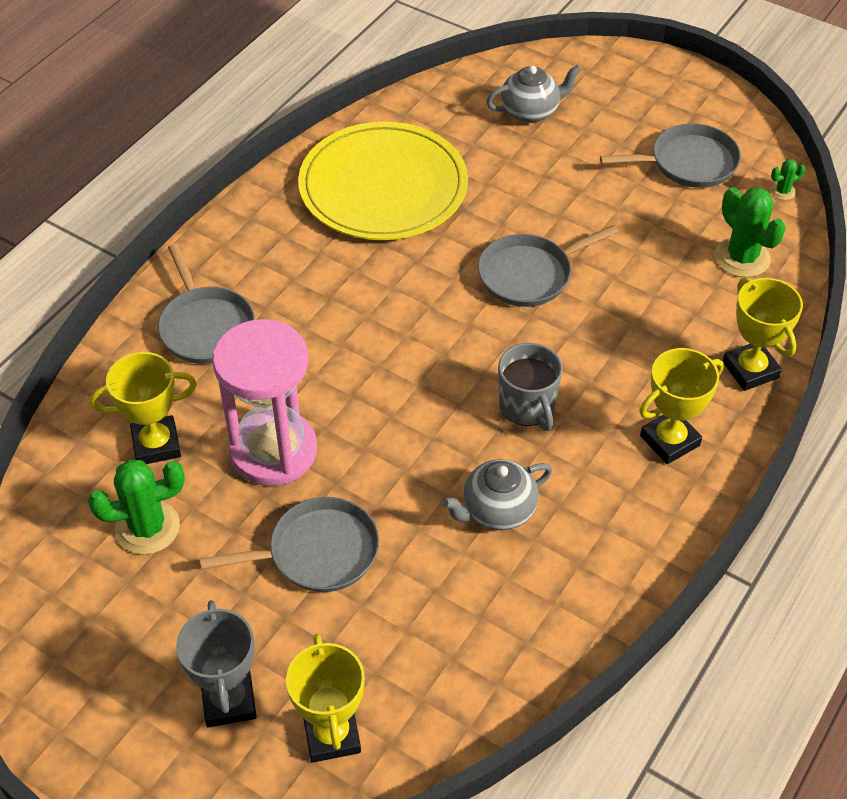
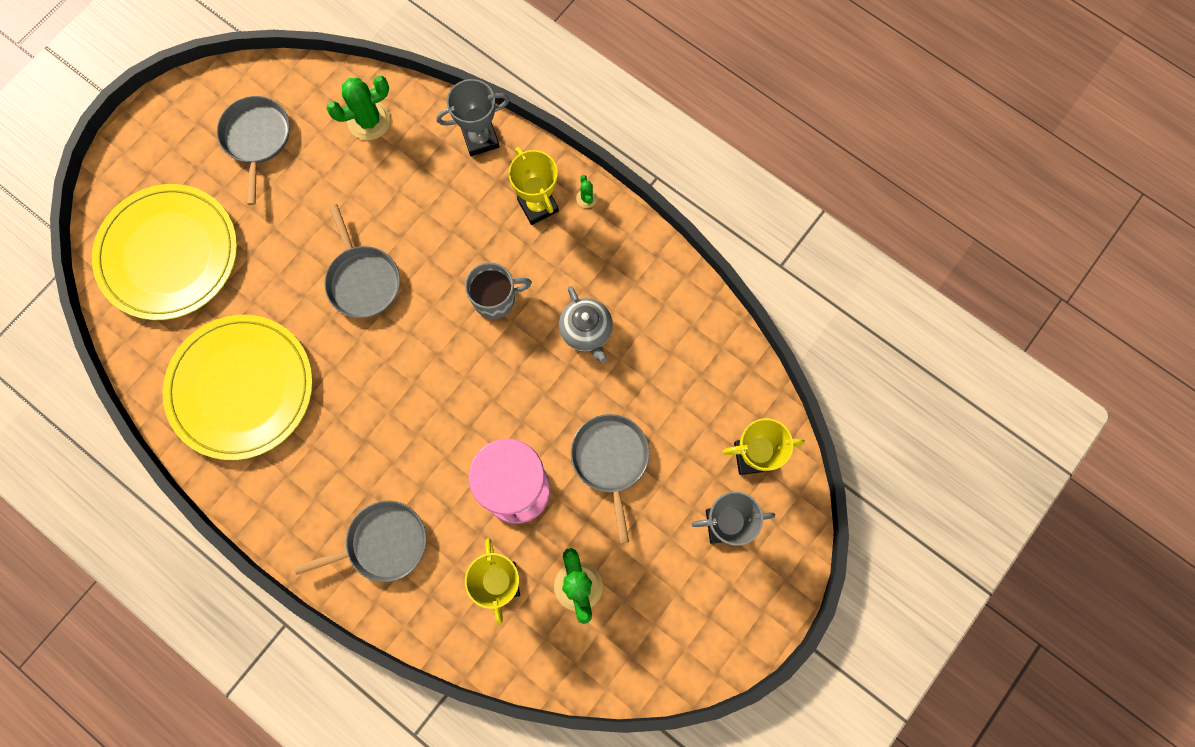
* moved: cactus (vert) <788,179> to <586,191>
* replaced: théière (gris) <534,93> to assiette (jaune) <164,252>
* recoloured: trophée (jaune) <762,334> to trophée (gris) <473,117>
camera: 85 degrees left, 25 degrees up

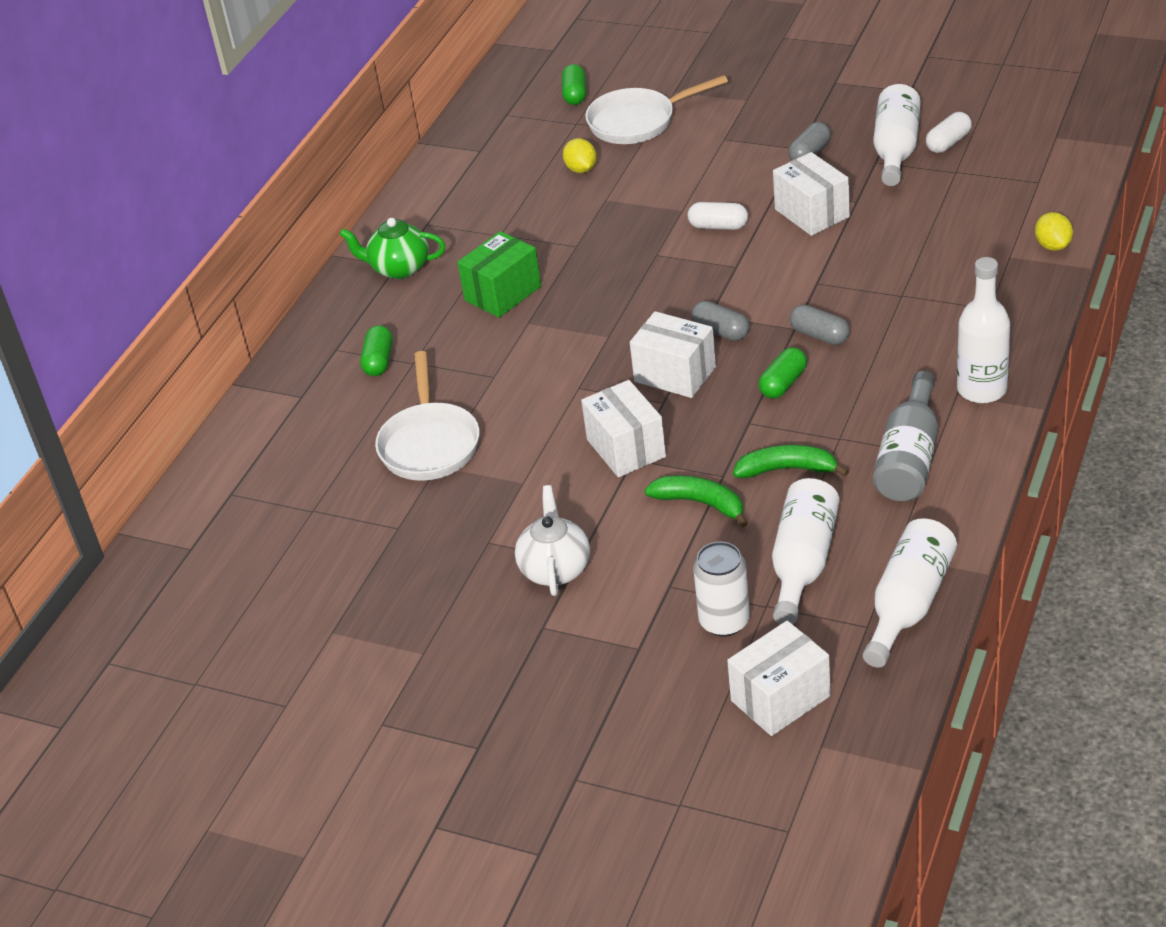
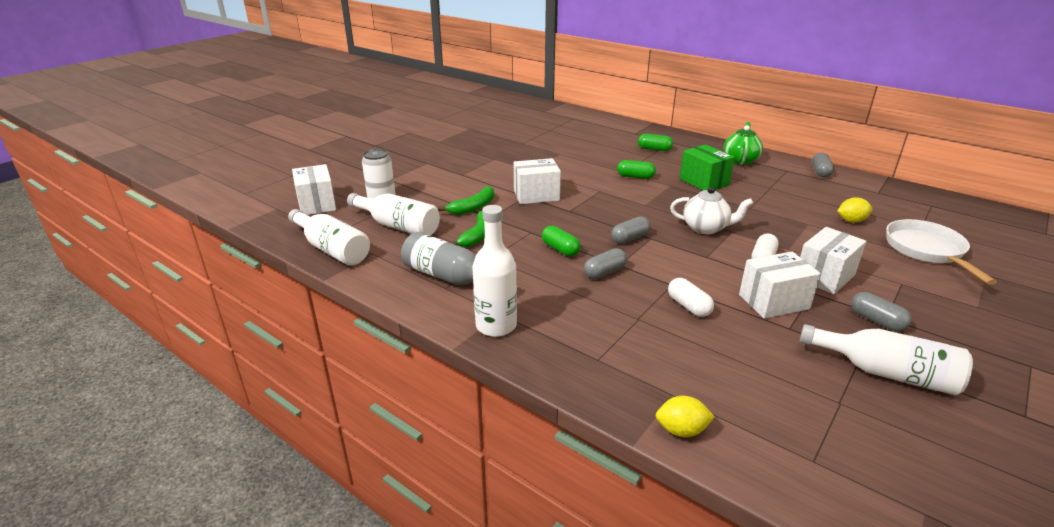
* removed: poêle (blanc) <427,416>
* added: gélule (gris) <823,165>
* moved: théière (blanc) <552,540> to <711,210>
* moved: gélule (vert) <574,84> to <636,169>
* moved: boîte (blanc) <673,354> to <833,260>
* moved: gélule (blanc) <949,132> to <691,297>
camera: 100 degrees right, 10 degrees down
────────
__EXERCISE DESCRIPTION__
The line containing "trophée (gris) <473,117>" marks the end: transcribe every line from the start of the listing up to and including it, minus the pictures.

__ANSWER TO THIS EXERCISE__
* moved: cactus (vert) <788,179> to <586,191>
* replaced: théière (gris) <534,93> to assiette (jaune) <164,252>
* recoloured: trophée (jaune) <762,334> to trophée (gris) <473,117>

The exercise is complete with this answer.